== Data records

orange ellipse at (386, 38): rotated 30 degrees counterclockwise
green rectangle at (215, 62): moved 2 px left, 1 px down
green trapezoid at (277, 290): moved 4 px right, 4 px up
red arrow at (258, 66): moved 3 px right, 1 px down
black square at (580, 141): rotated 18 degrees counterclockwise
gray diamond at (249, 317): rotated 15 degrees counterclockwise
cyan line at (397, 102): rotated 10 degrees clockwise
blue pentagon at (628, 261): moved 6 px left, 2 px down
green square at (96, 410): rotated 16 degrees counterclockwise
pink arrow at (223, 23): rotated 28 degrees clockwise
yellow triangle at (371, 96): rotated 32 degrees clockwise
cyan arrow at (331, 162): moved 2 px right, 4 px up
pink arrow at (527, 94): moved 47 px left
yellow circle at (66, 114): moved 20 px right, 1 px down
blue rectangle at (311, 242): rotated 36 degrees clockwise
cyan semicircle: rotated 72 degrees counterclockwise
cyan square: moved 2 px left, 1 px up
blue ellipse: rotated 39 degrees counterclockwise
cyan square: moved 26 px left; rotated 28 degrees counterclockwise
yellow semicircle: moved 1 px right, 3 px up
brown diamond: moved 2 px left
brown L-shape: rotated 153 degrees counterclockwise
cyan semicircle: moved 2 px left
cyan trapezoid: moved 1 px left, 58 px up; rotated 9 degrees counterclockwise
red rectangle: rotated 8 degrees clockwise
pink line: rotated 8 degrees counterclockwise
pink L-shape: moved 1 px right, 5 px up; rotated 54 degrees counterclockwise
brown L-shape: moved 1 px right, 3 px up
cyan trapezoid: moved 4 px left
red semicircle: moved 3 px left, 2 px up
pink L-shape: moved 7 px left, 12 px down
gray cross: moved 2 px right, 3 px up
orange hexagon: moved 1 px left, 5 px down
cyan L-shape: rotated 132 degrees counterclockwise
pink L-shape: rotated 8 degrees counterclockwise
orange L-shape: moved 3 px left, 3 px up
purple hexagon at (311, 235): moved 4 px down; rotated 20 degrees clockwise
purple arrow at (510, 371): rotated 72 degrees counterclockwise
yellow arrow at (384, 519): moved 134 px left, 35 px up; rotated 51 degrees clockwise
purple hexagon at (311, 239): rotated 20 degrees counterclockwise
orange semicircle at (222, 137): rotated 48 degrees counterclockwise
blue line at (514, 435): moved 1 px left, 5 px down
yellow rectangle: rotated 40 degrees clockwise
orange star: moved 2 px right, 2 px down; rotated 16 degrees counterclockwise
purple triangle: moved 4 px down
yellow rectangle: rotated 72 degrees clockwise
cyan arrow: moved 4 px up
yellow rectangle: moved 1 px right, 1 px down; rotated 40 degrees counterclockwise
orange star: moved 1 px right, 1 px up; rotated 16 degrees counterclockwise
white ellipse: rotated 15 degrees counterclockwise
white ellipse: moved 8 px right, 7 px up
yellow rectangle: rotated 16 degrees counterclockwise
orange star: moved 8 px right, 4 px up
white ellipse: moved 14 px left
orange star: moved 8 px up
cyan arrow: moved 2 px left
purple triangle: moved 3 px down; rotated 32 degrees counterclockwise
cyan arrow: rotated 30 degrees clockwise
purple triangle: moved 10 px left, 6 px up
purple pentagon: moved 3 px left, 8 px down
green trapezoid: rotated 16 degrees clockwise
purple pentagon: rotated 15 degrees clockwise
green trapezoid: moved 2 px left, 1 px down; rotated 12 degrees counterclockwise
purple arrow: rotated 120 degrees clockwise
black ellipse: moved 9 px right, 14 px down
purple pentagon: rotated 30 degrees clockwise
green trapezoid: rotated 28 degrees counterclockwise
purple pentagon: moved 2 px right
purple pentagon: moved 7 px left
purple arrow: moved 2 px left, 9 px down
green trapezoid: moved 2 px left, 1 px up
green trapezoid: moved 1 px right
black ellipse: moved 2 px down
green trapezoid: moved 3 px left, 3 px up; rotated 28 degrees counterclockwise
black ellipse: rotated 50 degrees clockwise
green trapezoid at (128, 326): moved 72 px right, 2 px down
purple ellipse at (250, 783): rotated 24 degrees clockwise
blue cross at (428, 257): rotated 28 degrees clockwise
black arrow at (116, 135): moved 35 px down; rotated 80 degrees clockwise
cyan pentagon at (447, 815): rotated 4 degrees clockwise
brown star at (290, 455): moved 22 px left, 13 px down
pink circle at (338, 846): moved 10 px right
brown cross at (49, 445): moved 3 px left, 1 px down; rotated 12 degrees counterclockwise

====

Instructions to follow
Reproduce the part of the items that runs from the start through the line containing "yellow triangle at", swapping "rotated" for "turned" and leaving everything else unchanged.

Solution for this exercise
orange ellipse at (386, 38): turned 30 degrees counterclockwise
green rectangle at (215, 62): moved 2 px left, 1 px down
green trapezoid at (277, 290): moved 4 px right, 4 px up
red arrow at (258, 66): moved 3 px right, 1 px down
black square at (580, 141): turned 18 degrees counterclockwise
gray diamond at (249, 317): turned 15 degrees counterclockwise
cyan line at (397, 102): turned 10 degrees clockwise
blue pentagon at (628, 261): moved 6 px left, 2 px down
green square at (96, 410): turned 16 degrees counterclockwise
pink arrow at (223, 23): turned 28 degrees clockwise
yellow triangle at (371, 96): turned 32 degrees clockwise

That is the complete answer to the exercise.